==== Material provided ====
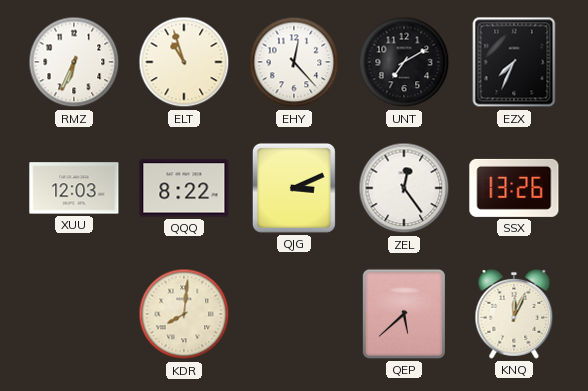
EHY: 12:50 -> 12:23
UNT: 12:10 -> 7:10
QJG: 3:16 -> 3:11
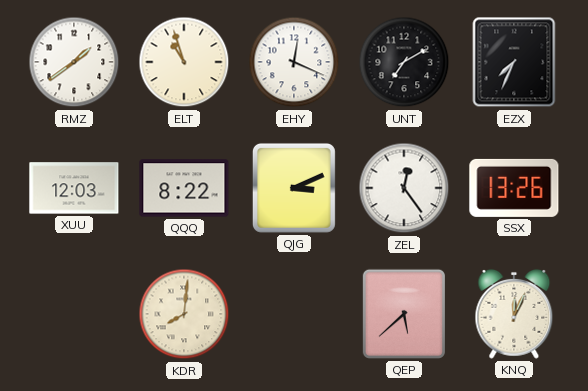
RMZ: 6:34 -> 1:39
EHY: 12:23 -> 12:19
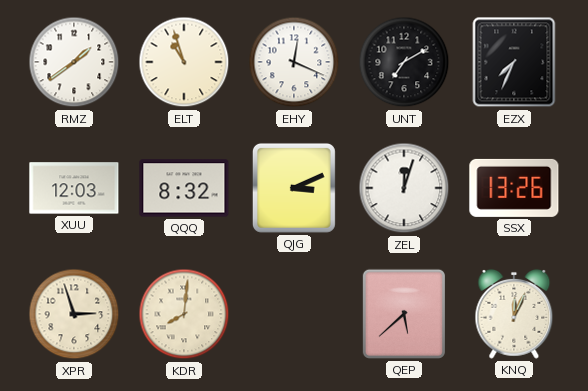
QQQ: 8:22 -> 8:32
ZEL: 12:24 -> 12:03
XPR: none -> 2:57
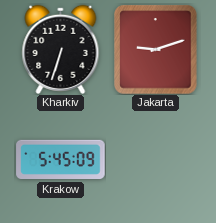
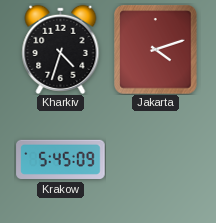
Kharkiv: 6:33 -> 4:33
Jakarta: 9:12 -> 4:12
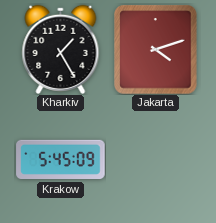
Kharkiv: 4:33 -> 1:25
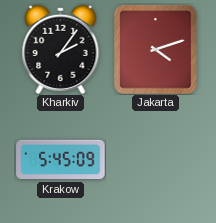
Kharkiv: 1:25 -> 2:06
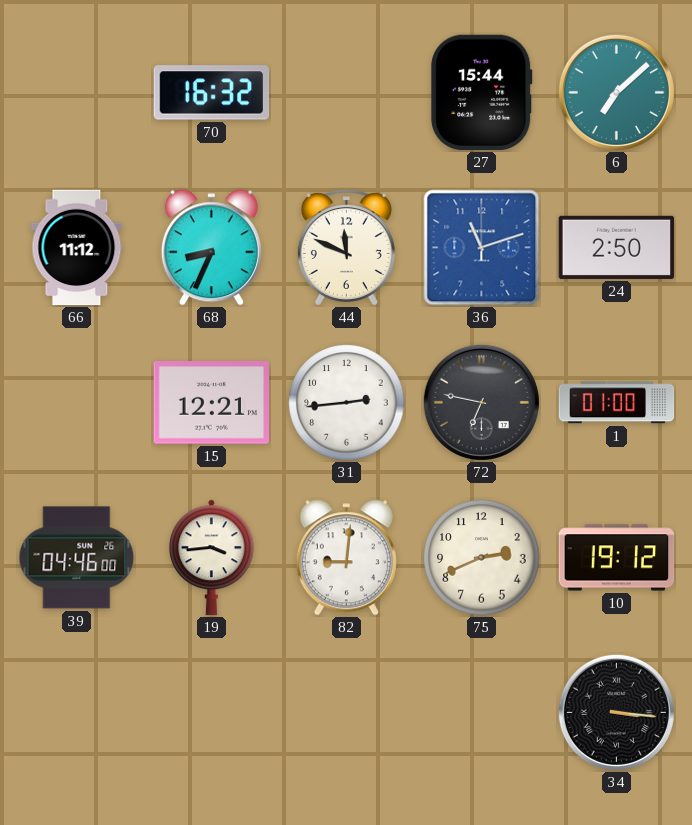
====
Problem to work on :: Quote every text line from all of the items word for word, leaving out the pictures.

Task solution ::
EHY: 12:50 -> 12:23
UNT: 12:10 -> 7:10
QJG: 3:16 -> 3:11
RMZ: 6:34 -> 1:39
EHY: 12:23 -> 12:19
QQQ: 8:22 -> 8:32
ZEL: 12:24 -> 12:03
XPR: none -> 2:57
Kharkiv: 6:33 -> 4:33
Jakarta: 9:12 -> 4:12
Kharkiv: 4:33 -> 1:25
Kharkiv: 1:25 -> 2:06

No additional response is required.